**DATASET EXTRACT**
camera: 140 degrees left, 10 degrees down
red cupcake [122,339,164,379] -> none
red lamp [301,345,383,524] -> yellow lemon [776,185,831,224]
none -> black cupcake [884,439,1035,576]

**TO DO**
The data above should be reproduced in full and exactly.

**THE COMPLETED TASK**
camera: 140 degrees left, 10 degrees down
red cupcake [122,339,164,379] -> none
red lamp [301,345,383,524] -> yellow lemon [776,185,831,224]
none -> black cupcake [884,439,1035,576]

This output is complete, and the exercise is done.